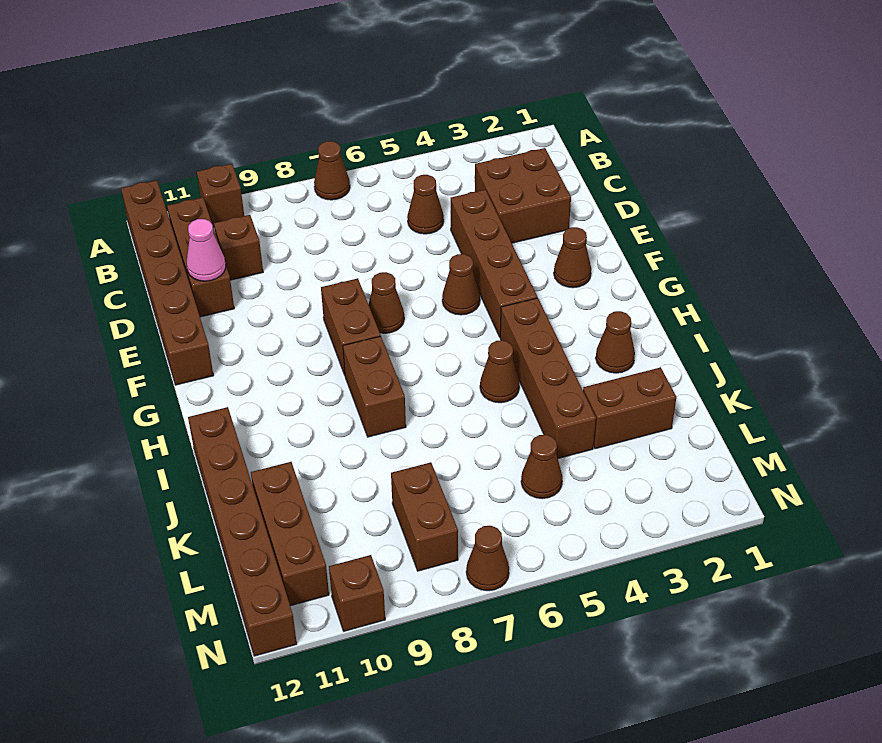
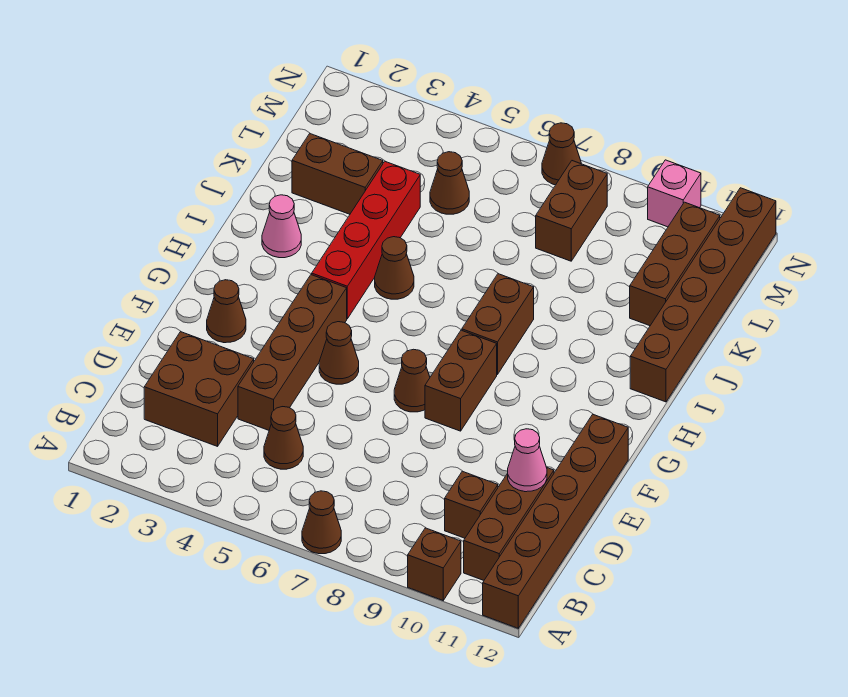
brown brick H4:K4 level 1 -> red brick H4:K4 level 1
brown cone I2 level 1 -> pink cone I2 level 1
brown brick N10 level 1 -> pink brick N10 level 1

- WORK INSTRUCTIONS -
Going through the data, tally the lines containing "brick" and report only the result.

- OUTPUT FOR THIS TASK -
2